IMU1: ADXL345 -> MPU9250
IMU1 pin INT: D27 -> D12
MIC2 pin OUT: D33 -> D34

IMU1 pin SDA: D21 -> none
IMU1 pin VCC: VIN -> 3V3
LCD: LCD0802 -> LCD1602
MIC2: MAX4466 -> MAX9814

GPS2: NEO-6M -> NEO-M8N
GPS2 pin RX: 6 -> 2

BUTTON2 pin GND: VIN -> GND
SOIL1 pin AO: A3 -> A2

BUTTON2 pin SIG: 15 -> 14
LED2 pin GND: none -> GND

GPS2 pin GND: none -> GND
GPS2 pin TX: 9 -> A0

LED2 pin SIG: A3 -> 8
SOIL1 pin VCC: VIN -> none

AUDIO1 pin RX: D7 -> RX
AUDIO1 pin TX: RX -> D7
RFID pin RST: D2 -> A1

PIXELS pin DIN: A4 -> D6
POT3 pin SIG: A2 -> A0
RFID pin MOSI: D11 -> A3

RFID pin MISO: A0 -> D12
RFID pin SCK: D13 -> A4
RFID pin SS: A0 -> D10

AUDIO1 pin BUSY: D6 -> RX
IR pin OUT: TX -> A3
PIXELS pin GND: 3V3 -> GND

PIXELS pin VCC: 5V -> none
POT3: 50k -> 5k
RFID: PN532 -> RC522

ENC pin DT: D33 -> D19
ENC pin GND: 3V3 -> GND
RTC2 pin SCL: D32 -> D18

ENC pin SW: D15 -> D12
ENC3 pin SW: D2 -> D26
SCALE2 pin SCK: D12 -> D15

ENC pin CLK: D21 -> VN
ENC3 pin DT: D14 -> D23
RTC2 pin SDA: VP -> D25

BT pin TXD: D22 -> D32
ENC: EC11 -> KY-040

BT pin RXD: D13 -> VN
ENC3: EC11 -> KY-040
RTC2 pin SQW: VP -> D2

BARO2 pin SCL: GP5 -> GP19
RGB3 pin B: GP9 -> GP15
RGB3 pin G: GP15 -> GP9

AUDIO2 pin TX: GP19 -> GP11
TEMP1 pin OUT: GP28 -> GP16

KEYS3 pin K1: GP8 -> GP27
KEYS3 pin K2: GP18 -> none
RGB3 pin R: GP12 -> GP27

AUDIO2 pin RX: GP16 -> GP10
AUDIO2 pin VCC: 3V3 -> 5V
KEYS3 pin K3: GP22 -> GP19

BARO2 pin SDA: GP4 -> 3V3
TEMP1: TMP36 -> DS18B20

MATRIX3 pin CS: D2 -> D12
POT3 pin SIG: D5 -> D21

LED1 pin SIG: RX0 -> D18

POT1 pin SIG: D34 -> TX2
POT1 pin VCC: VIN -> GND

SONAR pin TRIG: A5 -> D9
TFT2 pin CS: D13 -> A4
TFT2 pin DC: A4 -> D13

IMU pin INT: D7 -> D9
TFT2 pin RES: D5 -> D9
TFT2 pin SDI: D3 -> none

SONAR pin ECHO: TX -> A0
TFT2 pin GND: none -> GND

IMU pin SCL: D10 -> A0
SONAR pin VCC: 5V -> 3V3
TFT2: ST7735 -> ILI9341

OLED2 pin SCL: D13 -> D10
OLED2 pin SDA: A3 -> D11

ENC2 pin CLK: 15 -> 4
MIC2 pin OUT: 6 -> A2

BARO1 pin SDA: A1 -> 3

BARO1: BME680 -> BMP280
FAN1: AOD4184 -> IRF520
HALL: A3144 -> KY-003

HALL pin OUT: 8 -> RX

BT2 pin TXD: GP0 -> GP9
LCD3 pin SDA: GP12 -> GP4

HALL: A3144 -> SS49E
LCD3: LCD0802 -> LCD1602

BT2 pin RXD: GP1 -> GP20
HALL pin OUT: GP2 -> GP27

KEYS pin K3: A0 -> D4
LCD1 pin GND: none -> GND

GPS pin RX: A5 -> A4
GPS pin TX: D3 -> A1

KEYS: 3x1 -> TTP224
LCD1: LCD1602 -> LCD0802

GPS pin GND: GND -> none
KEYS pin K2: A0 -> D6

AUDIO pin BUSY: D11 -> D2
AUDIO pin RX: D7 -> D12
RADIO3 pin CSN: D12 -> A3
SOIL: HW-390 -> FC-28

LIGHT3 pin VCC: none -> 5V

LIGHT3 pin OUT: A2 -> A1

= = = = =

* _WORK INSTRUCTION_
Beginning at the first line of the records, give again each line exactly as written, ending with the line that contains "IR pin OUT: TX -> A3".

* _TASK RESULT_
IMU1: ADXL345 -> MPU9250
IMU1 pin INT: D27 -> D12
MIC2 pin OUT: D33 -> D34

IMU1 pin SDA: D21 -> none
IMU1 pin VCC: VIN -> 3V3
LCD: LCD0802 -> LCD1602
MIC2: MAX4466 -> MAX9814

GPS2: NEO-6M -> NEO-M8N
GPS2 pin RX: 6 -> 2

BUTTON2 pin GND: VIN -> GND
SOIL1 pin AO: A3 -> A2

BUTTON2 pin SIG: 15 -> 14
LED2 pin GND: none -> GND

GPS2 pin GND: none -> GND
GPS2 pin TX: 9 -> A0

LED2 pin SIG: A3 -> 8
SOIL1 pin VCC: VIN -> none

AUDIO1 pin RX: D7 -> RX
AUDIO1 pin TX: RX -> D7
RFID pin RST: D2 -> A1

PIXELS pin DIN: A4 -> D6
POT3 pin SIG: A2 -> A0
RFID pin MOSI: D11 -> A3

RFID pin MISO: A0 -> D12
RFID pin SCK: D13 -> A4
RFID pin SS: A0 -> D10

AUDIO1 pin BUSY: D6 -> RX
IR pin OUT: TX -> A3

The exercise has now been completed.